» **Problem to solve**: Both the line containing "Q1: NPN BC337" and the last line of the listing are included: write out exactly the lines from one to the other.

Data records Start Marker

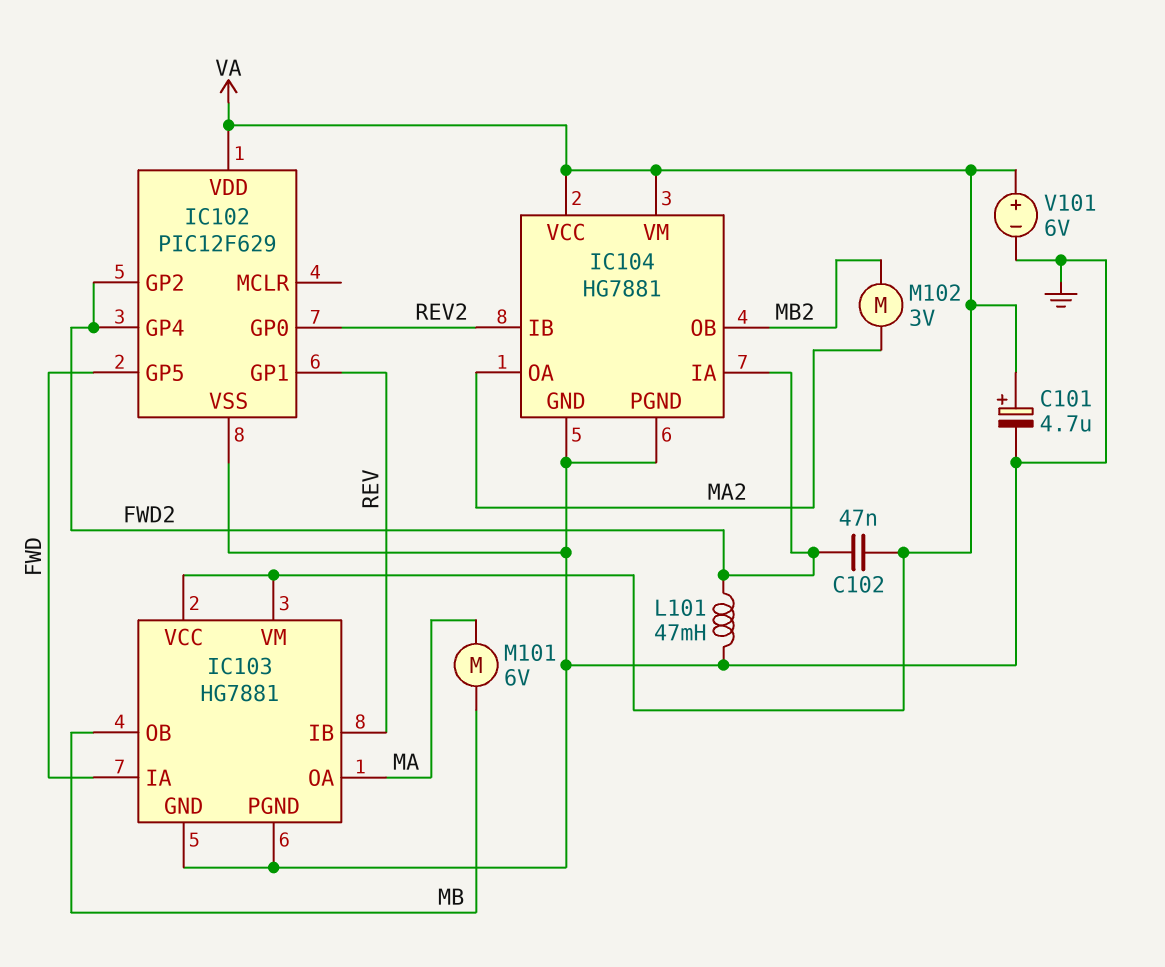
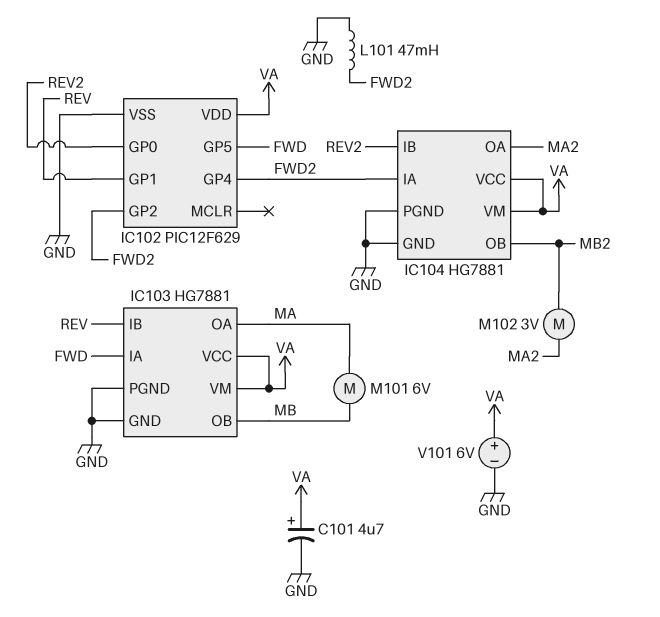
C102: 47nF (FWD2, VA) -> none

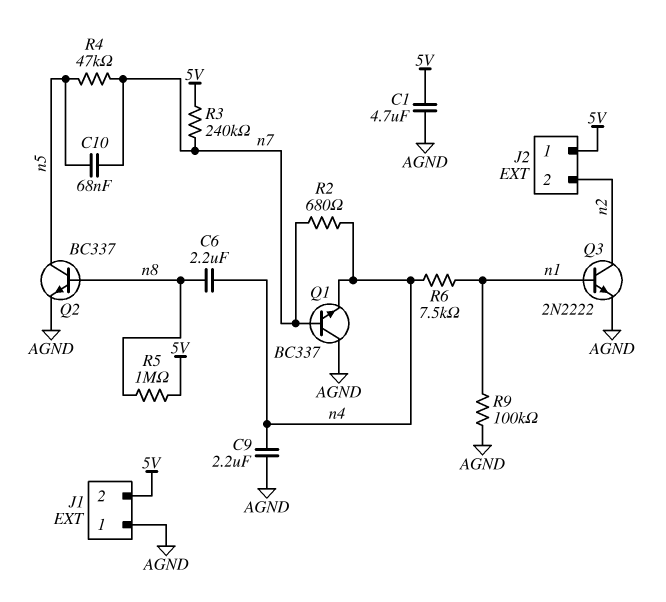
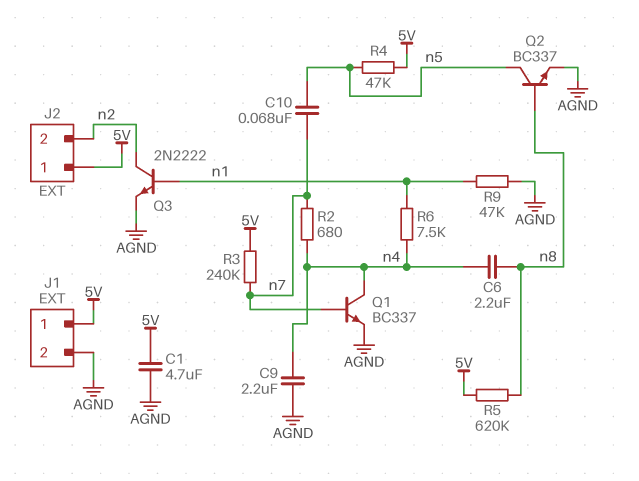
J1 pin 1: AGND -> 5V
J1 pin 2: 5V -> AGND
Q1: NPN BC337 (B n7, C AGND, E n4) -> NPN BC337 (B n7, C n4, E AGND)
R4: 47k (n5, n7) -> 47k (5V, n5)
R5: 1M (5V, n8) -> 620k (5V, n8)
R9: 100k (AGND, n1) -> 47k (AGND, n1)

Data records End Marker

» **Answer box**:
Q1: NPN BC337 (B n7, C AGND, E n4) -> NPN BC337 (B n7, C n4, E AGND)
R4: 47k (n5, n7) -> 47k (5V, n5)
R5: 1M (5V, n8) -> 620k (5V, n8)
R9: 100k (AGND, n1) -> 47k (AGND, n1)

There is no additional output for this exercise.